What you need to do:
Output all entries verbatim. Skip pictures.

Records supplied:
== Segment start ==
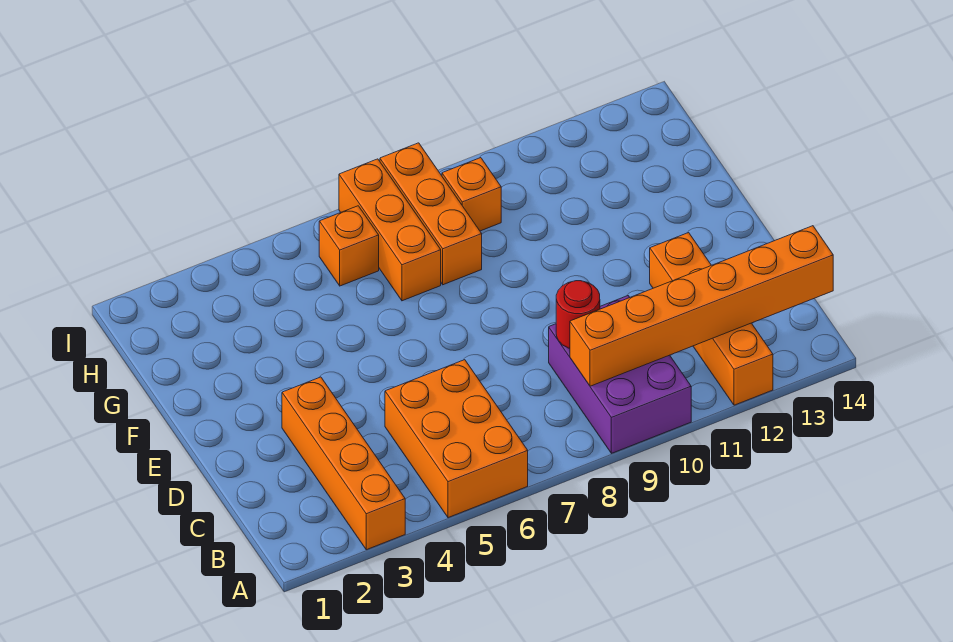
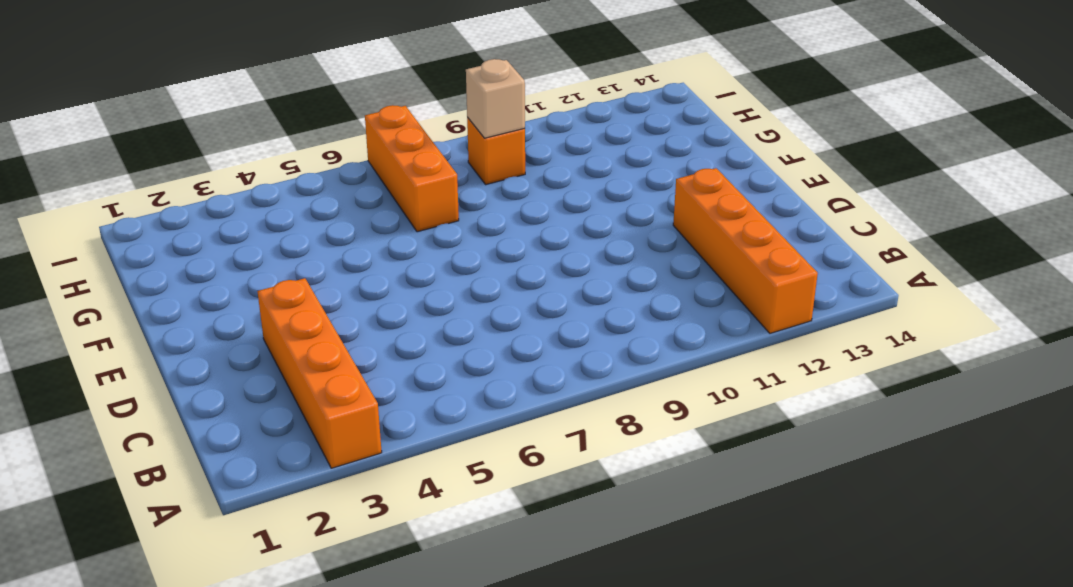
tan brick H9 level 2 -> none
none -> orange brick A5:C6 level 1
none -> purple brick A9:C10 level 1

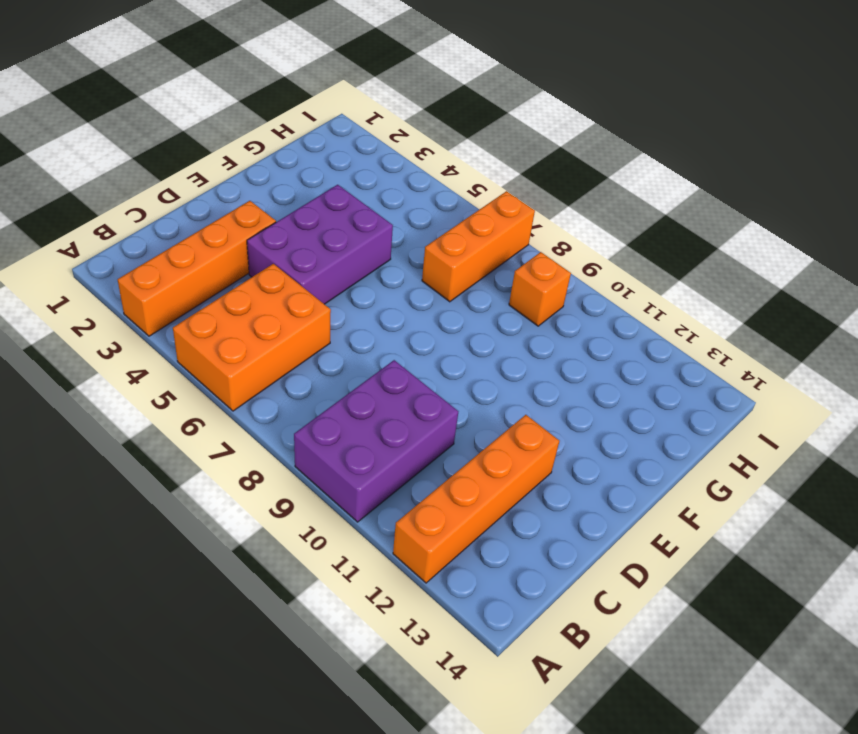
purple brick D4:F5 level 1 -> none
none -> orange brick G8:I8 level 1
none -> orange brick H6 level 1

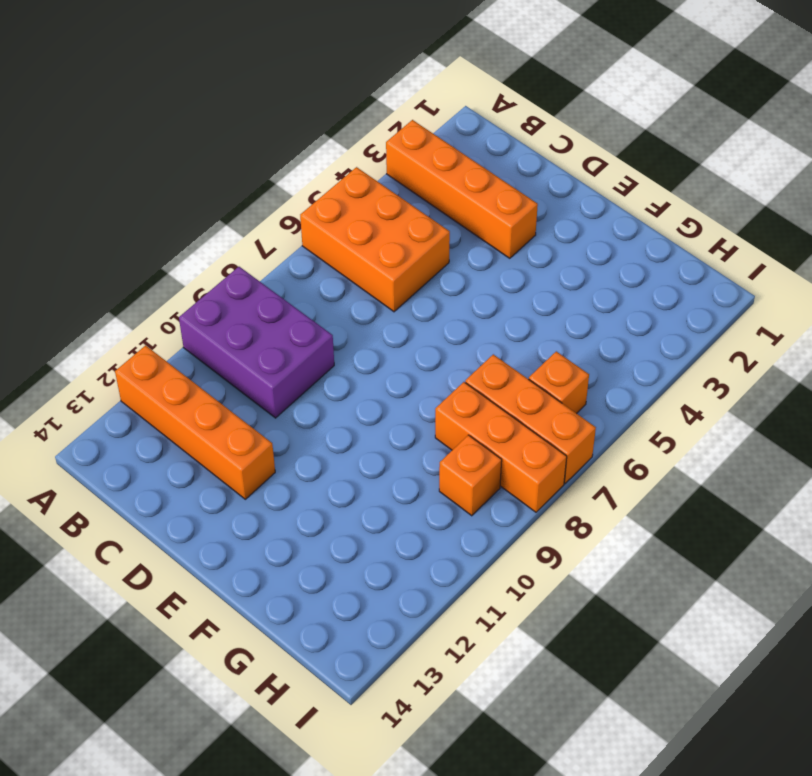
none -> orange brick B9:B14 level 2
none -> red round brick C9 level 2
== Segment end ==
Response:
tan brick H9 level 2 -> none
none -> orange brick A5:C6 level 1
none -> purple brick A9:C10 level 1

purple brick D4:F5 level 1 -> none
none -> orange brick G8:I8 level 1
none -> orange brick H6 level 1

none -> orange brick B9:B14 level 2
none -> red round brick C9 level 2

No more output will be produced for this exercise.